> **DIRECTIONS**: Once the pictures are removed, restate the listing word for word.

> **DATASET EXTRACT**:
.....
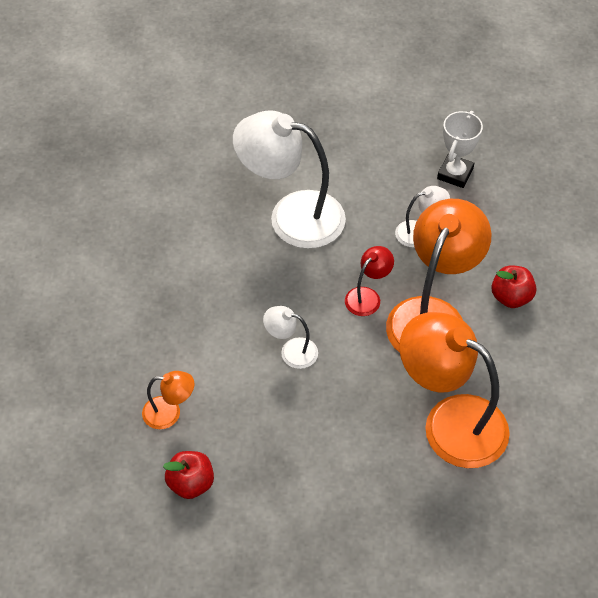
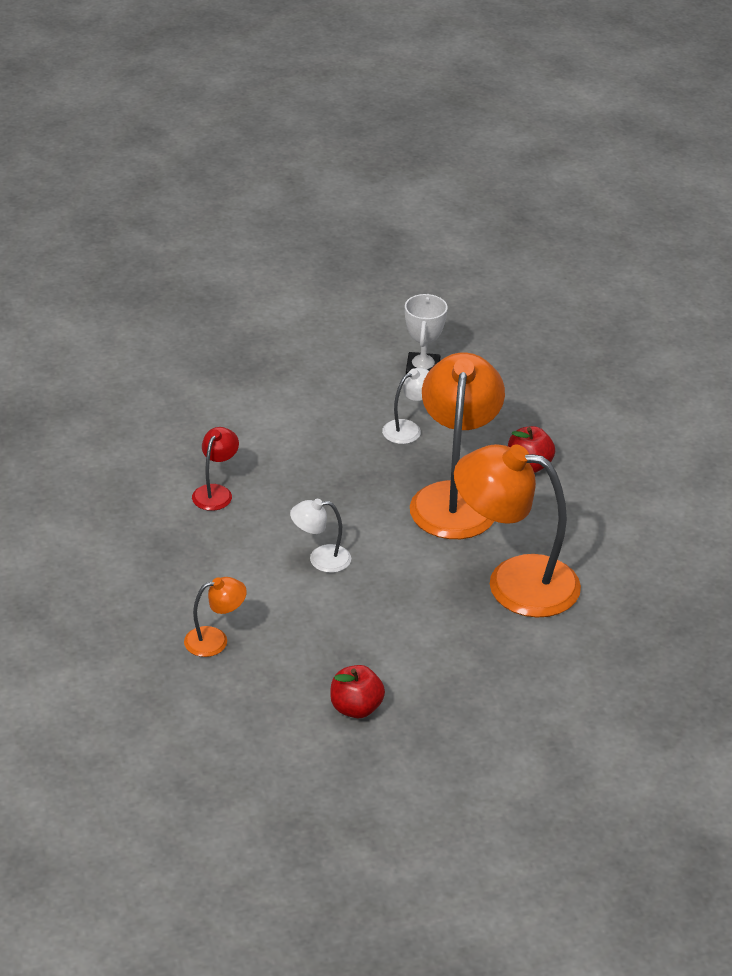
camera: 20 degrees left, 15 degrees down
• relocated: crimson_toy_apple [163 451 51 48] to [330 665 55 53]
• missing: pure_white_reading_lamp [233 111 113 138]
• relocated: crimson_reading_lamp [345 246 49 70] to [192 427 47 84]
.....
> **TASK RESPONSE**:
camera: 20 degrees left, 15 degrees down
• relocated: crimson_toy_apple [163 451 51 48] to [330 665 55 53]
• missing: pure_white_reading_lamp [233 111 113 138]
• relocated: crimson_reading_lamp [345 246 49 70] to [192 427 47 84]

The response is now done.